[Extracted data entries]
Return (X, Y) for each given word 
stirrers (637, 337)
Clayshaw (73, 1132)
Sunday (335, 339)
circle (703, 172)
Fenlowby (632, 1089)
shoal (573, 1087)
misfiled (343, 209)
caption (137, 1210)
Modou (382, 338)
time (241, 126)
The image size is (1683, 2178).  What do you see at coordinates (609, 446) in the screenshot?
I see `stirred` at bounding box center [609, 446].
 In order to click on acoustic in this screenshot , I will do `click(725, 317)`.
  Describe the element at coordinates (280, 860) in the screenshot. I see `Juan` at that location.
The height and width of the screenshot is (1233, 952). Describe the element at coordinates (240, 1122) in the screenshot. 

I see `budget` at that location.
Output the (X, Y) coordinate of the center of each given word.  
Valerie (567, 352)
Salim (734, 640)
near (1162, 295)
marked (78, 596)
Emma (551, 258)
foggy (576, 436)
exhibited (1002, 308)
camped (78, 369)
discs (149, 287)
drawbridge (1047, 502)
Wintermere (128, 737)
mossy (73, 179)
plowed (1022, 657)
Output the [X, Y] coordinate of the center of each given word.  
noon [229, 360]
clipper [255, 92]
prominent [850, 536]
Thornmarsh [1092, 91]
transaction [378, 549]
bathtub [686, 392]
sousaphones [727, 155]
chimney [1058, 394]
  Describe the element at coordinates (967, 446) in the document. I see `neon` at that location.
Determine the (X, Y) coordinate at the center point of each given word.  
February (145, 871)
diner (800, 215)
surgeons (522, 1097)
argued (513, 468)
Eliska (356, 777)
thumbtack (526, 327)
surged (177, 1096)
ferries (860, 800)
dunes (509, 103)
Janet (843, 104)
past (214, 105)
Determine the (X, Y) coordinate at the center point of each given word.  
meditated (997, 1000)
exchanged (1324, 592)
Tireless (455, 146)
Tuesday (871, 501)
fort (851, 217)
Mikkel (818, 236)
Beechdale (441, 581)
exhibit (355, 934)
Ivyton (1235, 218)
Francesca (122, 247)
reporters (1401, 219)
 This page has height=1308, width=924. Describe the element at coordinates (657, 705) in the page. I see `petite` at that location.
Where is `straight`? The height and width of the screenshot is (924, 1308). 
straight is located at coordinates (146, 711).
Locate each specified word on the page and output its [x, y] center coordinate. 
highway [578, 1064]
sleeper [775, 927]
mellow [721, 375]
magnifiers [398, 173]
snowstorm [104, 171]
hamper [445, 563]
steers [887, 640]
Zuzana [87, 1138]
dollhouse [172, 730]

§ WRITTEN PROBLEM: Copy these lines over word for word.

§ TASK OUTPUT:
Return (X, Y) for each given word 
stirrers (637, 337)
Clayshaw (73, 1132)
Sunday (335, 339)
circle (703, 172)
Fenlowby (632, 1089)
shoal (573, 1087)
misfiled (343, 209)
caption (137, 1210)
Modou (382, 338)
time (241, 126)
The image size is (1683, 2178).  What do you see at coordinates (609, 446) in the screenshot?
I see `stirred` at bounding box center [609, 446].
 In order to click on acoustic in this screenshot , I will do `click(725, 317)`.
  Describe the element at coordinates (280, 860) in the screenshot. I see `Juan` at that location.
The height and width of the screenshot is (1233, 952). Describe the element at coordinates (240, 1122) in the screenshot. 

I see `budget` at that location.
Output the (X, Y) coordinate of the center of each given word.  
Valerie (567, 352)
Salim (734, 640)
near (1162, 295)
marked (78, 596)
Emma (551, 258)
foggy (576, 436)
exhibited (1002, 308)
camped (78, 369)
discs (149, 287)
drawbridge (1047, 502)
Wintermere (128, 737)
mossy (73, 179)
plowed (1022, 657)
Output the [X, Y] coordinate of the center of each given word.  
noon [229, 360]
clipper [255, 92]
prominent [850, 536]
Thornmarsh [1092, 91]
transaction [378, 549]
bathtub [686, 392]
sousaphones [727, 155]
chimney [1058, 394]
  Describe the element at coordinates (967, 446) in the document. I see `neon` at that location.
Determine the (X, Y) coordinate at the center point of each given word.  
February (145, 871)
diner (800, 215)
surgeons (522, 1097)
argued (513, 468)
Eliska (356, 777)
thumbtack (526, 327)
surged (177, 1096)
ferries (860, 800)
dunes (509, 103)
Janet (843, 104)
past (214, 105)
Determine the (X, Y) coordinate at the center point of each given word.  
meditated (997, 1000)
exchanged (1324, 592)
Tireless (455, 146)
Tuesday (871, 501)
fort (851, 217)
Mikkel (818, 236)
Beechdale (441, 581)
exhibit (355, 934)
Ivyton (1235, 218)
Francesca (122, 247)
reporters (1401, 219)
 This page has height=1308, width=924. Describe the element at coordinates (657, 705) in the page. I see `petite` at that location.
Where is `straight`? The height and width of the screenshot is (924, 1308). 
straight is located at coordinates (146, 711).
Locate each specified word on the page and output its [x, y] center coordinate. 
highway [578, 1064]
sleeper [775, 927]
mellow [721, 375]
magnifiers [398, 173]
snowstorm [104, 171]
hamper [445, 563]
steers [887, 640]
Zuzana [87, 1138]
dollhouse [172, 730]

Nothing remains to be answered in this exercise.